# Action item
Copy exactly the lines from the one containing "none -> grey brick B5:C5 level 2" through the last line of the records below, including both, and leave out any pictures.

Data records:
--------------------------------

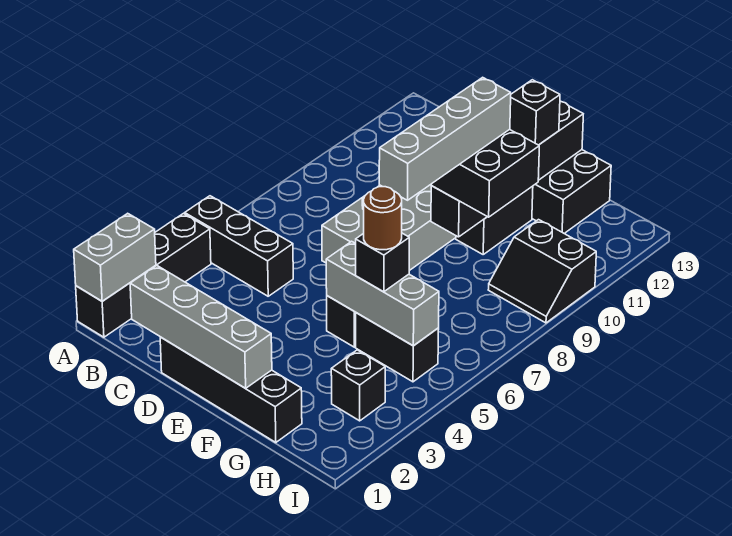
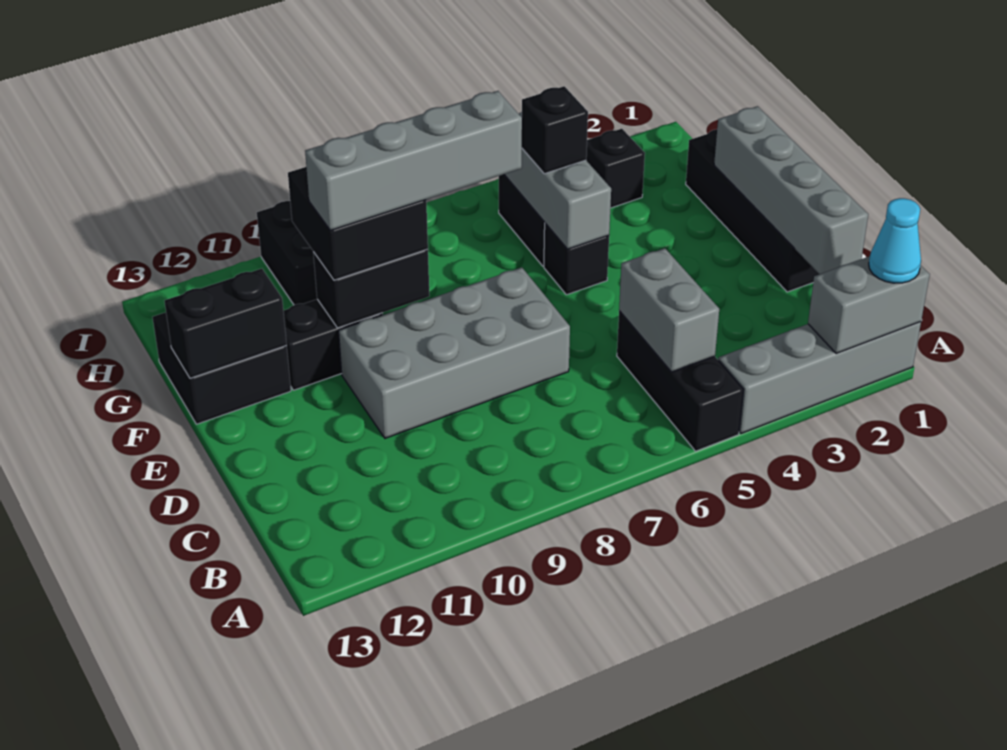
black brick A1:A4 level 1 -> grey brick A1:A4 level 1
none -> cyan cone A1 level 3
none -> grey brick B5:C5 level 2
black brick F12 level 3 -> none
brown round brick G5 level 4 -> none

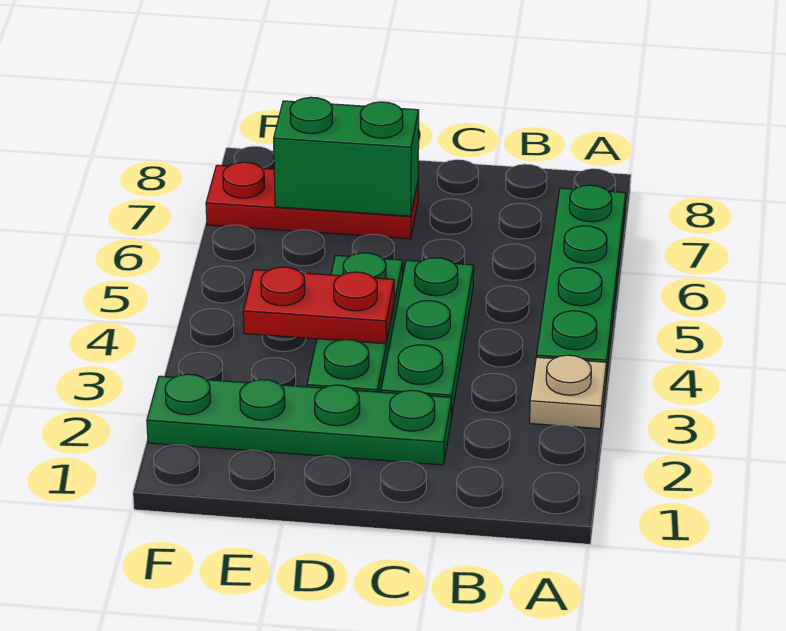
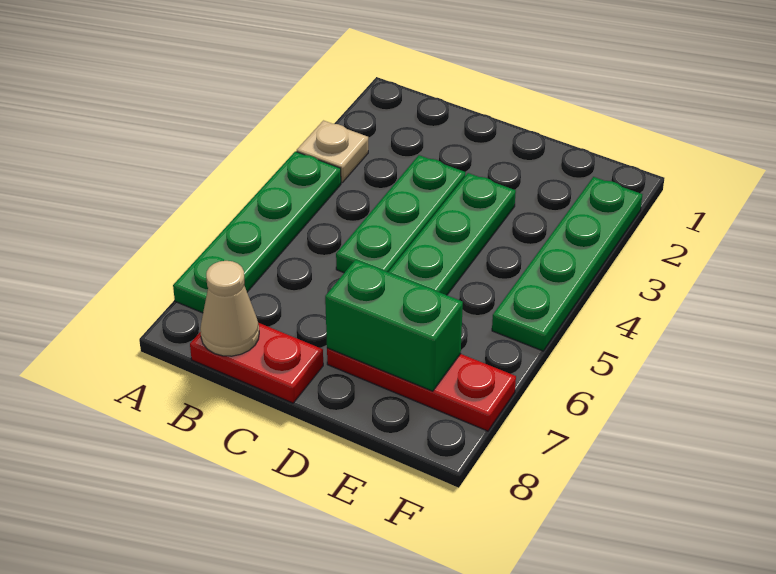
none -> tan cone B8 level 2
green plate C2:F2 level 1 -> green plate F2:F5 level 1
red plate D4:E4 level 2 -> red plate B8:C8 level 1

--------------------------------

# Final answer
none -> grey brick B5:C5 level 2
black brick F12 level 3 -> none
brown round brick G5 level 4 -> none

none -> tan cone B8 level 2
green plate C2:F2 level 1 -> green plate F2:F5 level 1
red plate D4:E4 level 2 -> red plate B8:C8 level 1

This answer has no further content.